§ WHAT IS NEEDED
Within the data that follows, tally every line containing "none". Provide only the tally.
[Opening SOURCE MATERIAL section]
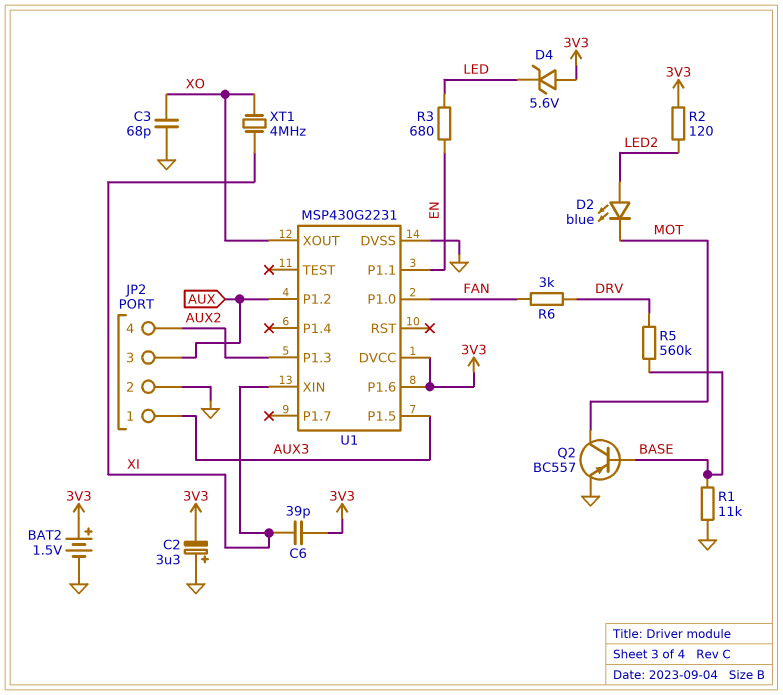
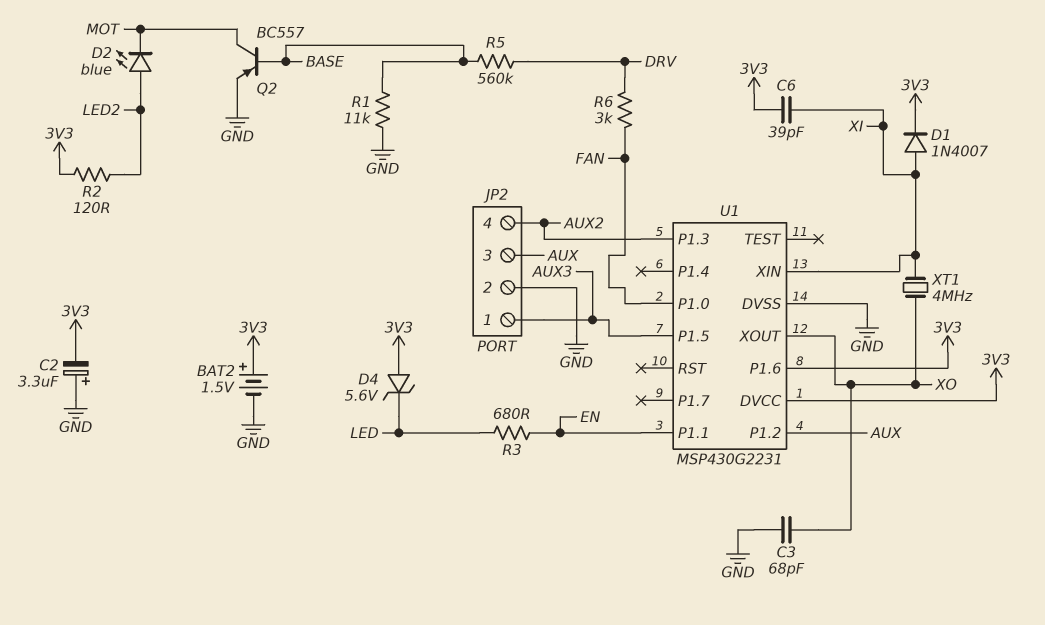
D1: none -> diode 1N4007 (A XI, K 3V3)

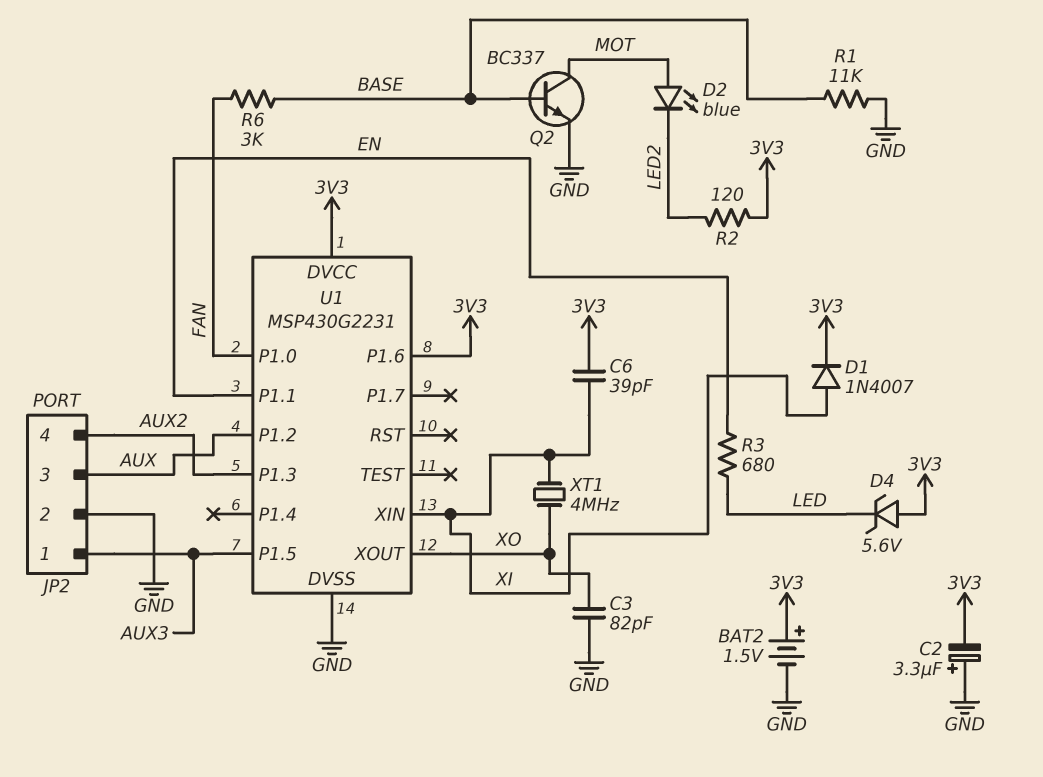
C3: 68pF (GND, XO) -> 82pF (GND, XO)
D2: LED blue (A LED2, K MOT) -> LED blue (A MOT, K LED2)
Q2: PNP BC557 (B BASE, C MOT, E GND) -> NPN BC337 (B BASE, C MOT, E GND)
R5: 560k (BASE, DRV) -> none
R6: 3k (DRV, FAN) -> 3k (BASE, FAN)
[Closing SOURCE MATERIAL section]
[Opening SOURCE MATERIAL section]
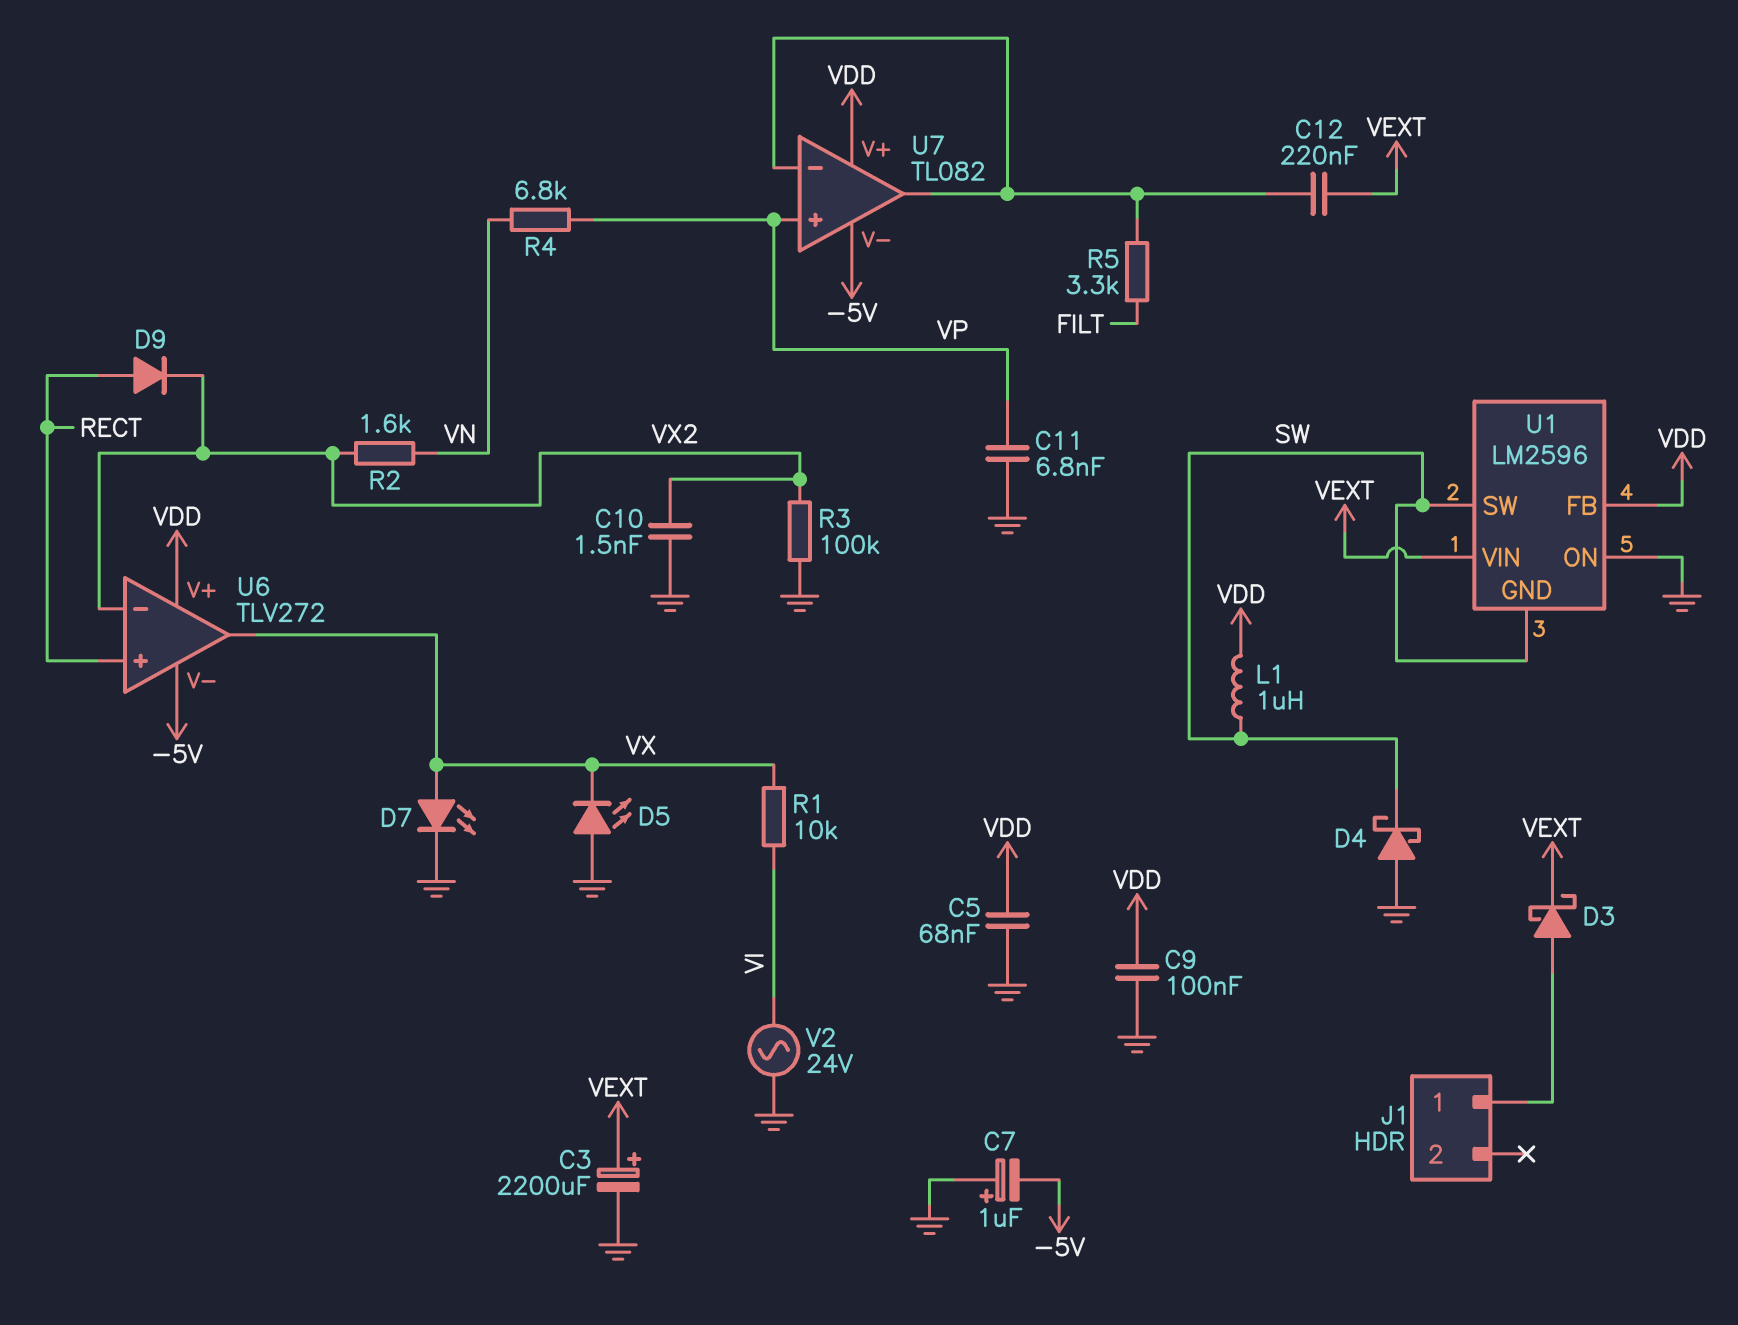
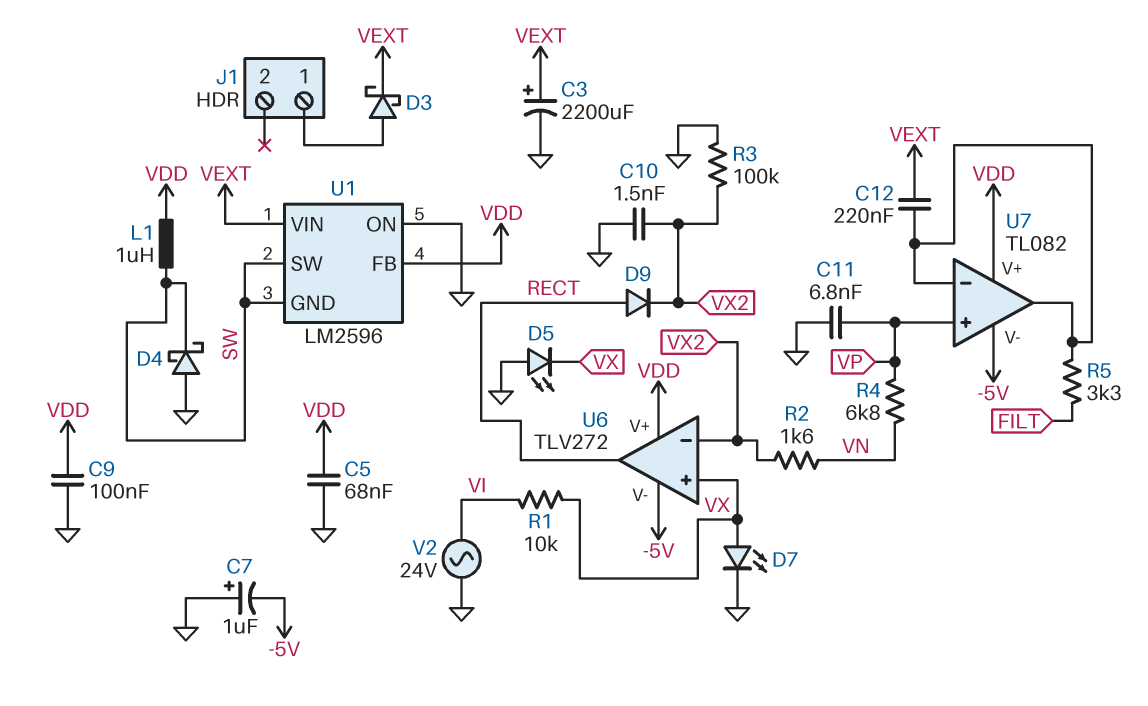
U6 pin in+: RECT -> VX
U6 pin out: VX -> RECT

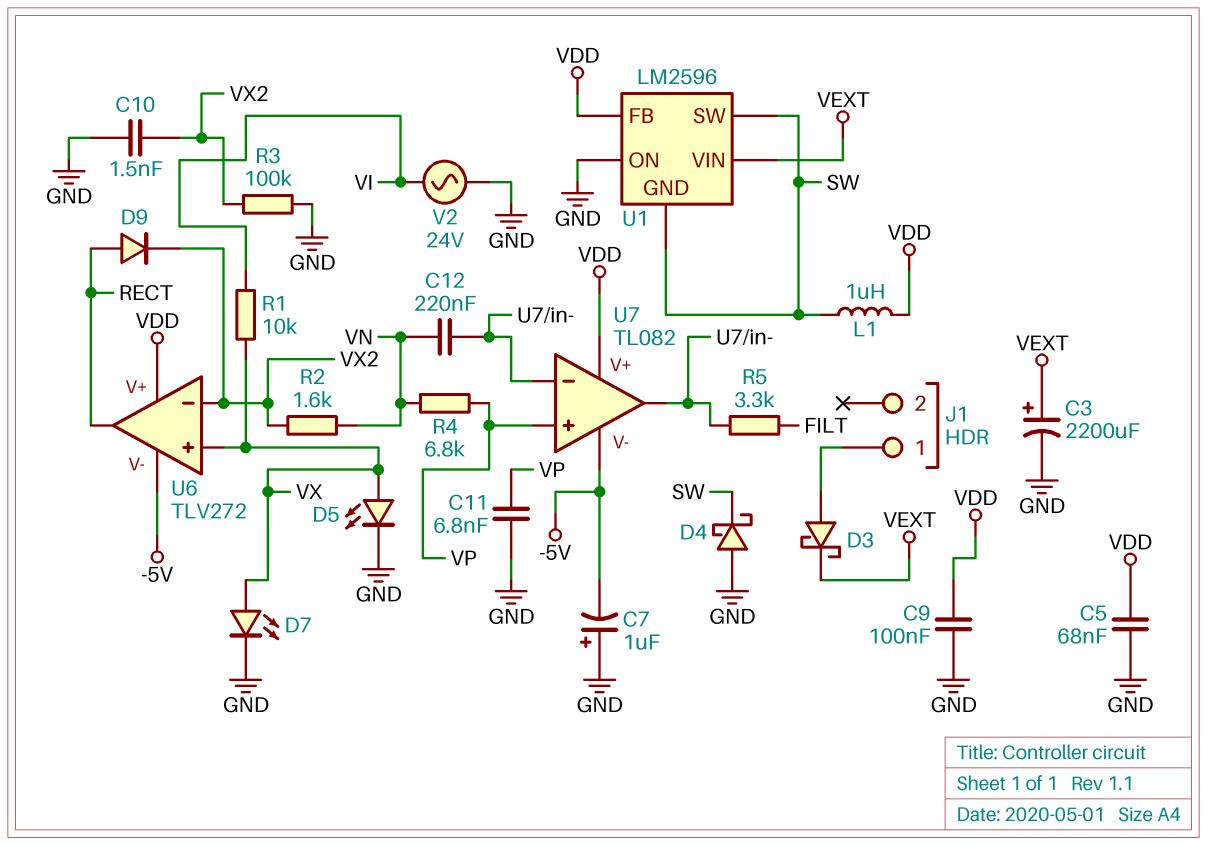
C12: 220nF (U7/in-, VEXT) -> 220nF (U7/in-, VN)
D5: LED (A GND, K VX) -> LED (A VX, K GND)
[Closing SOURCE MATERIAL section]
§ SOLUTION
2